◆ Your goal
Repeat, line for line, the entries below from the first line to the line containing "(611, 257) = (539, 245): brown brush -> none", counting both ends.

◆ Working data
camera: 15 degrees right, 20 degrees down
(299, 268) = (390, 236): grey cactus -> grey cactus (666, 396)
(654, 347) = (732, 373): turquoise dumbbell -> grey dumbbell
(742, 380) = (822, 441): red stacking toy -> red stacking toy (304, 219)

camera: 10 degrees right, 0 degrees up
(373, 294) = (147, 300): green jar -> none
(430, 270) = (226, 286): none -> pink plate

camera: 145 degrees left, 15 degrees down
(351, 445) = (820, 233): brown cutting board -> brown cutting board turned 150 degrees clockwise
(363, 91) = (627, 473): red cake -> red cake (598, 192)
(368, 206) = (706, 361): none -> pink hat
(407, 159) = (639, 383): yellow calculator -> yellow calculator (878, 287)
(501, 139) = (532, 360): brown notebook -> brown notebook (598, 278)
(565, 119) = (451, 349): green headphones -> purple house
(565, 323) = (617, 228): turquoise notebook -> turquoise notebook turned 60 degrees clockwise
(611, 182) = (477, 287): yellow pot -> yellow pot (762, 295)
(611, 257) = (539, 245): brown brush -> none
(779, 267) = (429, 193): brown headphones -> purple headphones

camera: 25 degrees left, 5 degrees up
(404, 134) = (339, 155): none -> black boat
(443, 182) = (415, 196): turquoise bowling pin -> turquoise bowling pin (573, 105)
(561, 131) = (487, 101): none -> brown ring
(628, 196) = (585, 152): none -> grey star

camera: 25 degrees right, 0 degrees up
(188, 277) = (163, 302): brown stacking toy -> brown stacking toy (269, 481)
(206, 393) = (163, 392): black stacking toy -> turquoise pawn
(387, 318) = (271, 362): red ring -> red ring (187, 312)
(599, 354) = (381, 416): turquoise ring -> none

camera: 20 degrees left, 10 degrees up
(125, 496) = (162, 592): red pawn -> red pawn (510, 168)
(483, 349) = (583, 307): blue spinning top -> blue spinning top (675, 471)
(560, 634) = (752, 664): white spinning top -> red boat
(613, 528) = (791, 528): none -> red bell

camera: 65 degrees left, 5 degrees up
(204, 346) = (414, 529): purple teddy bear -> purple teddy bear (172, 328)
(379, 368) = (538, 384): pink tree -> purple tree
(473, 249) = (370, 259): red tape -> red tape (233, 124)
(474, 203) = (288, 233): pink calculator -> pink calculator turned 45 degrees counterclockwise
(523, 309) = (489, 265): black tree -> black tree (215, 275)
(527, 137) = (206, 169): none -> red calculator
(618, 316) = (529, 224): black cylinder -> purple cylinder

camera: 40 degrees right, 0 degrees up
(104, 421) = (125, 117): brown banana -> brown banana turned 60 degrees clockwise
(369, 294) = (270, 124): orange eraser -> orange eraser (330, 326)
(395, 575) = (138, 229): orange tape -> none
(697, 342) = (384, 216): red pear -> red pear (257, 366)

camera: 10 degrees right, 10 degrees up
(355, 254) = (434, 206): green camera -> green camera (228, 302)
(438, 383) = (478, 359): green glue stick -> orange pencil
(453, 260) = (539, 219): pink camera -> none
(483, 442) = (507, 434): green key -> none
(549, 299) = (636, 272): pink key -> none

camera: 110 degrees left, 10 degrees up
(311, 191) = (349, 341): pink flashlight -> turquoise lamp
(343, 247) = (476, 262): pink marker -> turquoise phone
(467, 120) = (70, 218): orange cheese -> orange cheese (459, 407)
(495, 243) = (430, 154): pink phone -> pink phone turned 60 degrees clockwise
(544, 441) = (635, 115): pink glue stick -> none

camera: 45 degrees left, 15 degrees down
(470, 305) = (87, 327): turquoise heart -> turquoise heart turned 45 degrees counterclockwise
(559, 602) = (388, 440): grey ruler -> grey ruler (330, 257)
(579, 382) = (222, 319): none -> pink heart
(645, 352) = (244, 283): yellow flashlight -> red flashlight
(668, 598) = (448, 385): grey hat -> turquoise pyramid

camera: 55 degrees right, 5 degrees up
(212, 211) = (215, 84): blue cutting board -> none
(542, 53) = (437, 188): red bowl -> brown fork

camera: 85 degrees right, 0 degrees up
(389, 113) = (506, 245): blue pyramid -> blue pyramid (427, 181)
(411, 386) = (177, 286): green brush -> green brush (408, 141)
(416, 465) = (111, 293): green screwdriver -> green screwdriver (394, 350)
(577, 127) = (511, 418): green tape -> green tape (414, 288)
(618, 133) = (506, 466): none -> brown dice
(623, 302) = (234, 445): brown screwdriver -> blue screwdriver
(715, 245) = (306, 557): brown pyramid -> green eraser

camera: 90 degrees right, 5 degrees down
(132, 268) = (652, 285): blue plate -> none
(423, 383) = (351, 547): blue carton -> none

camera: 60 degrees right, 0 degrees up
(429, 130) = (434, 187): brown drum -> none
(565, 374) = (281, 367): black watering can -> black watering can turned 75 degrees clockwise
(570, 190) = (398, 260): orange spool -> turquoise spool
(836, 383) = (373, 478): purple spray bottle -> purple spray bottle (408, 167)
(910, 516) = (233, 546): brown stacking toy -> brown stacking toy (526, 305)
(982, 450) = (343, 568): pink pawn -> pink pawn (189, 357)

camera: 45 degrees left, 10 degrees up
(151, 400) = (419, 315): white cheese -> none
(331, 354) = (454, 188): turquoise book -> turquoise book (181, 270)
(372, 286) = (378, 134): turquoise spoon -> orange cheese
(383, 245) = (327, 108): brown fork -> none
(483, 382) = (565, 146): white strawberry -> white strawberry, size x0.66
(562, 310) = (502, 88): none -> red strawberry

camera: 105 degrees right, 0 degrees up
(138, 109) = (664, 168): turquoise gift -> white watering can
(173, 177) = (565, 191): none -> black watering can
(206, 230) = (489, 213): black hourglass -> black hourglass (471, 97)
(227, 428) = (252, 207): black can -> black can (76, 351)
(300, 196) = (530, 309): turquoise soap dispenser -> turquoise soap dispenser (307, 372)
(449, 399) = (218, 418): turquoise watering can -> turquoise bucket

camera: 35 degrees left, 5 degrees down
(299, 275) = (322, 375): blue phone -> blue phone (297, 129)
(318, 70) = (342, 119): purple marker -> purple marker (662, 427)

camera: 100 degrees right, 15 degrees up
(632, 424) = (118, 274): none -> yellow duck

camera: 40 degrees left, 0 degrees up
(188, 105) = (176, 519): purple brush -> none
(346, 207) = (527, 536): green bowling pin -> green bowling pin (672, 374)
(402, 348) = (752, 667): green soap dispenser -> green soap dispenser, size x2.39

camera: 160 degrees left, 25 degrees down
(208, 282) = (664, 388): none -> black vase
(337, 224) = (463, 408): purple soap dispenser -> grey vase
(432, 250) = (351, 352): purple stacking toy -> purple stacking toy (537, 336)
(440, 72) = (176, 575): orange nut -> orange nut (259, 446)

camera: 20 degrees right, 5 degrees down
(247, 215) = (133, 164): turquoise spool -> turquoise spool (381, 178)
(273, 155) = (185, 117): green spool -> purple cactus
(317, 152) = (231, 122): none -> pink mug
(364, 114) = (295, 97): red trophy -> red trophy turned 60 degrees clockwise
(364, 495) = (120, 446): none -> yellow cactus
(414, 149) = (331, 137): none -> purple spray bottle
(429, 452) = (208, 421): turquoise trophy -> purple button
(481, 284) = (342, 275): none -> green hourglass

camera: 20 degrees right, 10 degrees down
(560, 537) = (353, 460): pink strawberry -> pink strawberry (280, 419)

◆ Answer to the problem
camera: 15 degrees right, 20 degrees down
(299, 268) = (390, 236): grey cactus -> grey cactus (666, 396)
(654, 347) = (732, 373): turquoise dumbbell -> grey dumbbell
(742, 380) = (822, 441): red stacking toy -> red stacking toy (304, 219)

camera: 10 degrees right, 0 degrees up
(373, 294) = (147, 300): green jar -> none
(430, 270) = (226, 286): none -> pink plate

camera: 145 degrees left, 15 degrees down
(351, 445) = (820, 233): brown cutting board -> brown cutting board turned 150 degrees clockwise
(363, 91) = (627, 473): red cake -> red cake (598, 192)
(368, 206) = (706, 361): none -> pink hat
(407, 159) = (639, 383): yellow calculator -> yellow calculator (878, 287)
(501, 139) = (532, 360): brown notebook -> brown notebook (598, 278)
(565, 119) = (451, 349): green headphones -> purple house
(565, 323) = (617, 228): turquoise notebook -> turquoise notebook turned 60 degrees clockwise
(611, 182) = (477, 287): yellow pot -> yellow pot (762, 295)
(611, 257) = (539, 245): brown brush -> none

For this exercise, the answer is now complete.